- [Work to be completed]:
Compute how many lines below contain the word "this" and respond with that number only.

- [Data shown]:

►

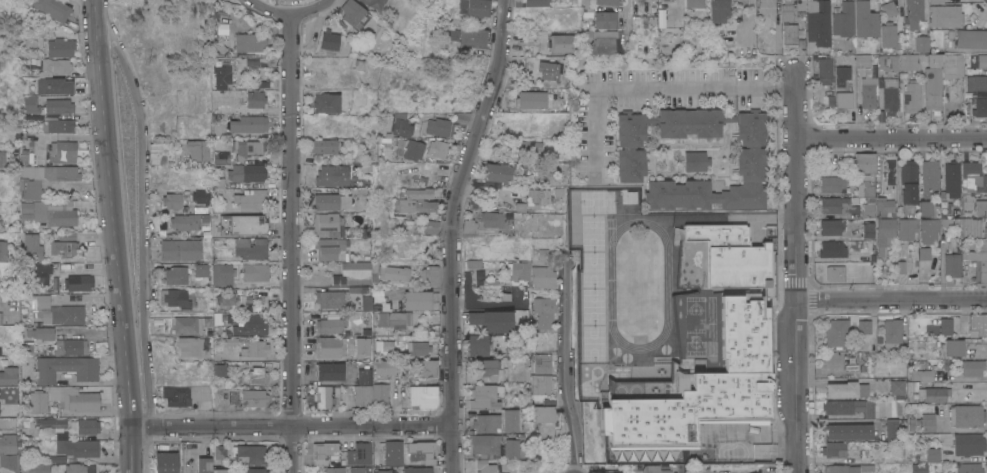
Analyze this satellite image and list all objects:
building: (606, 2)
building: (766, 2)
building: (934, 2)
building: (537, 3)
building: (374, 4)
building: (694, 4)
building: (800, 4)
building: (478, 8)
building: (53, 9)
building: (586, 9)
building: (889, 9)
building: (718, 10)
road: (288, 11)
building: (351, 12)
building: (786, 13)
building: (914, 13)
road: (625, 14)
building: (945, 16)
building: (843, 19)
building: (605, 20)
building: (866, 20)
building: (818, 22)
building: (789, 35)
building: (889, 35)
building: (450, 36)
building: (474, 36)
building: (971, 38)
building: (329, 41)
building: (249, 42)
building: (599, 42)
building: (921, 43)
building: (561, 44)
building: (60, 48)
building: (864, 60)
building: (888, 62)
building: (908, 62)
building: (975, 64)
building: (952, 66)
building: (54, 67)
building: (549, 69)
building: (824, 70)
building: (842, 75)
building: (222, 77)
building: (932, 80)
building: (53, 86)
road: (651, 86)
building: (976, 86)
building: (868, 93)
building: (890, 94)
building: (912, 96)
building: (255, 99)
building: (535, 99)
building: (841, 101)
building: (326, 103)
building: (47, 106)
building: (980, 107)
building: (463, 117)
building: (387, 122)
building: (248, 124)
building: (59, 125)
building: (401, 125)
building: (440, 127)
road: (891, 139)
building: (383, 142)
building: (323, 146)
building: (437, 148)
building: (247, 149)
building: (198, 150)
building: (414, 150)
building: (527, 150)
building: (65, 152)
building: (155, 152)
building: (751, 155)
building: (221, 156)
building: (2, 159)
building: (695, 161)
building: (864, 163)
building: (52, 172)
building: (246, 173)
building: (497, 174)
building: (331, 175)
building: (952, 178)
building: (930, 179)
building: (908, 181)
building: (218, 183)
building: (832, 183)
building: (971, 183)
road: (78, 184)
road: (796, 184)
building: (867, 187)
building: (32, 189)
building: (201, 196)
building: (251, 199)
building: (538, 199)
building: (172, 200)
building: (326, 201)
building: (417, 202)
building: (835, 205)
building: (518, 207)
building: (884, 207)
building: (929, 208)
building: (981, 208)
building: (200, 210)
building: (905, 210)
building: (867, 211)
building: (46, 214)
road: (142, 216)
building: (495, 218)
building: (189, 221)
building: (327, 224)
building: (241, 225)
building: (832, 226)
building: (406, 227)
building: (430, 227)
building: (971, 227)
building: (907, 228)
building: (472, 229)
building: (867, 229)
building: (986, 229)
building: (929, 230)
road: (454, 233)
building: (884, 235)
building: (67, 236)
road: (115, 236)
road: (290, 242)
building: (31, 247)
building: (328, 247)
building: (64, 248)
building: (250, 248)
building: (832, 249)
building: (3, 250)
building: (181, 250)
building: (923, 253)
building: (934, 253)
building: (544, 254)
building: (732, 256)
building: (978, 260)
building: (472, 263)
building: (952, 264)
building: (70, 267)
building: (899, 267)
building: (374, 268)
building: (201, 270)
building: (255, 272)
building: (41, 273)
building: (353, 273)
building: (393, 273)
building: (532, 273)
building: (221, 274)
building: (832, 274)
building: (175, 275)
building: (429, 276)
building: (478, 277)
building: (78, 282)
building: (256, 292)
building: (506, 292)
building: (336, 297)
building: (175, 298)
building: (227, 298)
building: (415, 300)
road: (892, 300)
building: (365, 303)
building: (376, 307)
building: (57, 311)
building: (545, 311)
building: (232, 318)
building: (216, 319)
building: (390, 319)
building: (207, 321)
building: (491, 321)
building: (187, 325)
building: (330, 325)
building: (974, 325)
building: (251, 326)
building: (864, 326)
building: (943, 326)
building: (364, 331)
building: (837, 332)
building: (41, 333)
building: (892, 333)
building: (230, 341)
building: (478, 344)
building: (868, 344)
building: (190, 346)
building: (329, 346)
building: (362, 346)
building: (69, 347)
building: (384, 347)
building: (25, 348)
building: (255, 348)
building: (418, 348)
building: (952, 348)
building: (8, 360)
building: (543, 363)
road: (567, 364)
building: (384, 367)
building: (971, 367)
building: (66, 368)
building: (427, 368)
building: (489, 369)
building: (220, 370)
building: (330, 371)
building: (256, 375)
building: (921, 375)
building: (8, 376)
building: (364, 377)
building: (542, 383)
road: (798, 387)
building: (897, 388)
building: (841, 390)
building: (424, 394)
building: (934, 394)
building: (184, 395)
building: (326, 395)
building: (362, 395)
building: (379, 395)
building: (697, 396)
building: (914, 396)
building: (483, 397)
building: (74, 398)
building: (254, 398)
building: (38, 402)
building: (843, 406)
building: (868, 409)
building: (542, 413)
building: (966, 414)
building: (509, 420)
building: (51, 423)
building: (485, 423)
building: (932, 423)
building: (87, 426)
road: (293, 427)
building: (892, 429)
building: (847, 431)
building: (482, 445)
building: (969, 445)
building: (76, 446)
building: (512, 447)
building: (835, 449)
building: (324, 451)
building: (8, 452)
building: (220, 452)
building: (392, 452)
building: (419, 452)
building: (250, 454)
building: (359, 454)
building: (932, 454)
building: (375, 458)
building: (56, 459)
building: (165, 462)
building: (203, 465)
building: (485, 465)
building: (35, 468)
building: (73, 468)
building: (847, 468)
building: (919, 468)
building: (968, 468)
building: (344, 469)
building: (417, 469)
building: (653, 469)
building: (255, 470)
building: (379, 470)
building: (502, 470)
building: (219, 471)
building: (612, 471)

◄
►

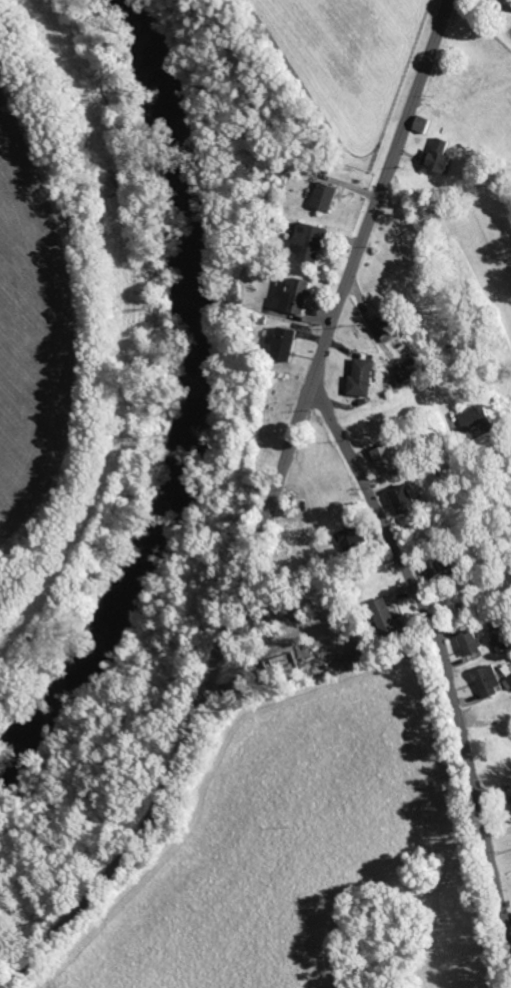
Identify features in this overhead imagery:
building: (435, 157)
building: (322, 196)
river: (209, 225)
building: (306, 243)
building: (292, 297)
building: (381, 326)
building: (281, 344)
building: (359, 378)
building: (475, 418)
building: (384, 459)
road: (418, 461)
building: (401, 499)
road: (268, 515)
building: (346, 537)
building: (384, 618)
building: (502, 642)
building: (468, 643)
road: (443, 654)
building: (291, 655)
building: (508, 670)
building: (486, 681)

◄

- [Exercise solution]:
2